**Colored shape tracking data:**
━━━
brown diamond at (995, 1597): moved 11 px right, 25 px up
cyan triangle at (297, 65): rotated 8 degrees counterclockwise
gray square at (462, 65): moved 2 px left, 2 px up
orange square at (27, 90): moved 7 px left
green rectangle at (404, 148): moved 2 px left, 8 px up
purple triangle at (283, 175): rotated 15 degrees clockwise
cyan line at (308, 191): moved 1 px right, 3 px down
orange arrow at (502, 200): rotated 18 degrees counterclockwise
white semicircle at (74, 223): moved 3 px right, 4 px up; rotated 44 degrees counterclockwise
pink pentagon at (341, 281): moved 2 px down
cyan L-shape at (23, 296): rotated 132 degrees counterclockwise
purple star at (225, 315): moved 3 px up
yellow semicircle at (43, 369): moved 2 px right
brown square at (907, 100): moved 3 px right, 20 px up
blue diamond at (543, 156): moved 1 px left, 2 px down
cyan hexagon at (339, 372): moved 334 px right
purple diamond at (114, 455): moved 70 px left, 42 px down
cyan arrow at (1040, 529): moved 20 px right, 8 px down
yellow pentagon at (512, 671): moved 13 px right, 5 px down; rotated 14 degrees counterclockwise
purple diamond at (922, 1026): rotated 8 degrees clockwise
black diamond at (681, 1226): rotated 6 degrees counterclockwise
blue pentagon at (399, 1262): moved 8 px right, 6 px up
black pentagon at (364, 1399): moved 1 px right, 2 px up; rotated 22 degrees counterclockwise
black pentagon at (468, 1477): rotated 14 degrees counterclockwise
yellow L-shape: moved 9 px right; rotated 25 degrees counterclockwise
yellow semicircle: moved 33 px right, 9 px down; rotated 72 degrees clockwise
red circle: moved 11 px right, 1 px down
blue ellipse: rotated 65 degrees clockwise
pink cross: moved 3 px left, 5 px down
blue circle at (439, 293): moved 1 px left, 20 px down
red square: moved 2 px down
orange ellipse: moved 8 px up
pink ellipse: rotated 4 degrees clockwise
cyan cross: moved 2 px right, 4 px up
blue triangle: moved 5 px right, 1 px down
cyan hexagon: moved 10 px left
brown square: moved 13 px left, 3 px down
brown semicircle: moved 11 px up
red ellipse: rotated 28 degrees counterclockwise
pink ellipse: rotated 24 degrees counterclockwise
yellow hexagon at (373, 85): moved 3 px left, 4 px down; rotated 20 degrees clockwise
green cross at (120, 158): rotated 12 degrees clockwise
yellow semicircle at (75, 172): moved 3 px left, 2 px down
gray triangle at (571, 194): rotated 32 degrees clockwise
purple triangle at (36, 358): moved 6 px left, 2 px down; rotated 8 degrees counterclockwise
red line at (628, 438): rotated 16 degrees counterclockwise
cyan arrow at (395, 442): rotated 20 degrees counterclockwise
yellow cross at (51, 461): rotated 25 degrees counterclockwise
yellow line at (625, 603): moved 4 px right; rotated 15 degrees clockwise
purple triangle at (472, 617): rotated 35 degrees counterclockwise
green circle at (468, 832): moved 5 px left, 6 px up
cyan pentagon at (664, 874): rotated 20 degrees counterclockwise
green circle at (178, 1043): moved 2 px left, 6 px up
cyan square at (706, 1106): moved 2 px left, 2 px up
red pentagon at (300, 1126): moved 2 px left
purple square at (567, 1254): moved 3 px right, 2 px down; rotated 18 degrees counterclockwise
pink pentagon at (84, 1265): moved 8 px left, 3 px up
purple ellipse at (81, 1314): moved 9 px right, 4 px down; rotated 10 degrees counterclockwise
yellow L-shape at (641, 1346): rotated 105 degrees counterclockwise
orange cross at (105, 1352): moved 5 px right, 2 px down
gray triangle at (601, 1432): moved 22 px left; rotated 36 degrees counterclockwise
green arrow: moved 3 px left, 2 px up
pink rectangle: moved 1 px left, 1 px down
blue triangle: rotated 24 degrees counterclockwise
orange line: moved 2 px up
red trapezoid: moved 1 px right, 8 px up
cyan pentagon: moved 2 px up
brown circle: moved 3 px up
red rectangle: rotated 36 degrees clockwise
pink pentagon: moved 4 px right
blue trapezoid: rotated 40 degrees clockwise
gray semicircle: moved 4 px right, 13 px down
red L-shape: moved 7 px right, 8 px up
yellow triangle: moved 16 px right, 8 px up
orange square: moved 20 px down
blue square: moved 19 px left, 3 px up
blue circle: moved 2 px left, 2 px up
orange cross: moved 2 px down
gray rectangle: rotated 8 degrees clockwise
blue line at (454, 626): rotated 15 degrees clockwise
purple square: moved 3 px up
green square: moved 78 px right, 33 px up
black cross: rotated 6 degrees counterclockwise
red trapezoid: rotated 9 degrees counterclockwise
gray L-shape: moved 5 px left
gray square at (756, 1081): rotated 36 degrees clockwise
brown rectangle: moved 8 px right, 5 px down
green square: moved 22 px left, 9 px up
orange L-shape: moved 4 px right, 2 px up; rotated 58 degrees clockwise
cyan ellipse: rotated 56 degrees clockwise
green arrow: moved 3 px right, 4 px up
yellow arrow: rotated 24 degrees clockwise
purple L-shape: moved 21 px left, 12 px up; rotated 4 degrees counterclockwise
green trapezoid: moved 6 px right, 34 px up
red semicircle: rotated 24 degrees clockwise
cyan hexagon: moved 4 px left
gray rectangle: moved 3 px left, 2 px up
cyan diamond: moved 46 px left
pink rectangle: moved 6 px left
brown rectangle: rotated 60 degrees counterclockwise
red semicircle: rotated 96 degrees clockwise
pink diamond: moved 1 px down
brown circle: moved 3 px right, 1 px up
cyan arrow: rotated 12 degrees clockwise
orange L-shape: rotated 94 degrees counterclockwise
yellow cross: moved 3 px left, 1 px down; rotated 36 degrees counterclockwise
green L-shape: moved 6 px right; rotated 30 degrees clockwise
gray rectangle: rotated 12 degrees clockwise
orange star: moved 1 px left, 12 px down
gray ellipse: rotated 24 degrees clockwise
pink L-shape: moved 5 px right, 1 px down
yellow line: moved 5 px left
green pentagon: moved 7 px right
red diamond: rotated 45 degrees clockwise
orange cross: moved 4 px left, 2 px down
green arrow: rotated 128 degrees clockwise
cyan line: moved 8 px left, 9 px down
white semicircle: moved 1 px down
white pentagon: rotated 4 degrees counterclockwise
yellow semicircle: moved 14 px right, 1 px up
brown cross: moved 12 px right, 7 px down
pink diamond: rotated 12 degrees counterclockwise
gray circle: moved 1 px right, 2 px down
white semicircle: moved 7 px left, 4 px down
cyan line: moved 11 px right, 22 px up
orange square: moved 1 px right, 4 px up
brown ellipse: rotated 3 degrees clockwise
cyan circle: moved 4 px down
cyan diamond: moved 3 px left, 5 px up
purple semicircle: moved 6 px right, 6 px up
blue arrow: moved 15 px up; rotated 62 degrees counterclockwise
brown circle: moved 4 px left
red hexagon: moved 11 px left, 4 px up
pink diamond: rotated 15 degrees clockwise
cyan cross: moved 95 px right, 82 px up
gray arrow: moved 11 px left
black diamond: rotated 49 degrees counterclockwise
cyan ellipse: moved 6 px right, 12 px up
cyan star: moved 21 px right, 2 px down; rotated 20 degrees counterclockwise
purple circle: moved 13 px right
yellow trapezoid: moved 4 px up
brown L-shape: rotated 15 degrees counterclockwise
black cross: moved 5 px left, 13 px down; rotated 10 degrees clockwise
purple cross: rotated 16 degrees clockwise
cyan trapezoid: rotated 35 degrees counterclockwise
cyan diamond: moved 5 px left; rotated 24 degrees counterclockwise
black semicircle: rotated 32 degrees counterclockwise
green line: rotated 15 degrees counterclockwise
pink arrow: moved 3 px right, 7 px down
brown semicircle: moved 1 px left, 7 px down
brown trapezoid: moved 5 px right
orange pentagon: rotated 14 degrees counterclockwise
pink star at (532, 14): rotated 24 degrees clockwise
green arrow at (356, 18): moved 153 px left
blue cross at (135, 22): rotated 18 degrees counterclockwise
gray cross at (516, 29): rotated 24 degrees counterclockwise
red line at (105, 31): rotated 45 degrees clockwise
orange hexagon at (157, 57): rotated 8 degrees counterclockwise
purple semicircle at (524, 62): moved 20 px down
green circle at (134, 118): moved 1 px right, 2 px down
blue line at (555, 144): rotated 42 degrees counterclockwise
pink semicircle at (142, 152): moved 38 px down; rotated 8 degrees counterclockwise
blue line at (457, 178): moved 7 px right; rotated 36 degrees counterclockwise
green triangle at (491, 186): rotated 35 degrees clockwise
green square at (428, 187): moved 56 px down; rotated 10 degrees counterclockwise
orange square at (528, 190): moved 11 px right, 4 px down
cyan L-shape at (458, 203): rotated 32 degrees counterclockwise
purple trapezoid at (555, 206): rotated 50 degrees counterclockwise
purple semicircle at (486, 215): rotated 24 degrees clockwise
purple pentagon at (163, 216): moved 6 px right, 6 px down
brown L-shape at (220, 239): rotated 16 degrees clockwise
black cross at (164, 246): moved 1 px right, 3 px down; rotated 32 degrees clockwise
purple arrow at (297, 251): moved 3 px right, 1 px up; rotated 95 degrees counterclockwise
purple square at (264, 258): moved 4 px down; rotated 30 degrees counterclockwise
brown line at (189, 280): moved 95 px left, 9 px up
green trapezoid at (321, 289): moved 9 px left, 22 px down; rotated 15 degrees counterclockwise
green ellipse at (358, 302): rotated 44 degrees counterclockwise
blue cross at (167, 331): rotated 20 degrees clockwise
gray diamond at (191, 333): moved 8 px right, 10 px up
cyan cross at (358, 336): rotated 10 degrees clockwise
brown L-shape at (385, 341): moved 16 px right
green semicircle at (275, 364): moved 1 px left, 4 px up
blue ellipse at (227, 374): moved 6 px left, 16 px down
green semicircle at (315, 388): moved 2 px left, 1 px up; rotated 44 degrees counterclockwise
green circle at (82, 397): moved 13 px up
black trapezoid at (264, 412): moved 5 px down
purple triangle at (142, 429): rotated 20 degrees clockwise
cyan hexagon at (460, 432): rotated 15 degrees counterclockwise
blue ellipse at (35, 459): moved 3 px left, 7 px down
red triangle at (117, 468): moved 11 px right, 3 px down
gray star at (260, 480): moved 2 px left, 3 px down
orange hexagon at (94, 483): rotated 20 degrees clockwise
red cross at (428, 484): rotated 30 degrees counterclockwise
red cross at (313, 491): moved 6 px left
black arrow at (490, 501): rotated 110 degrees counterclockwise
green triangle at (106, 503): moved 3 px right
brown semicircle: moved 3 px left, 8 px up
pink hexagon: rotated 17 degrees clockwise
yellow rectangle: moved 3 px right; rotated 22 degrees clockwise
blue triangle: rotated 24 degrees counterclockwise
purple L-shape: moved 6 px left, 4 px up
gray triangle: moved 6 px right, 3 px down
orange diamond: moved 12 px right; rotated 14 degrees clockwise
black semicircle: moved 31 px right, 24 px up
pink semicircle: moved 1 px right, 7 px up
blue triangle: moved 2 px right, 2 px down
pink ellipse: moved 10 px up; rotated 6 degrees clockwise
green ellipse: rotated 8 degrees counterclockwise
━━━
**Task instructions:**
Check the data above line by line for the word "rectangle". State only how many lines contain it.

**Completed task:**
10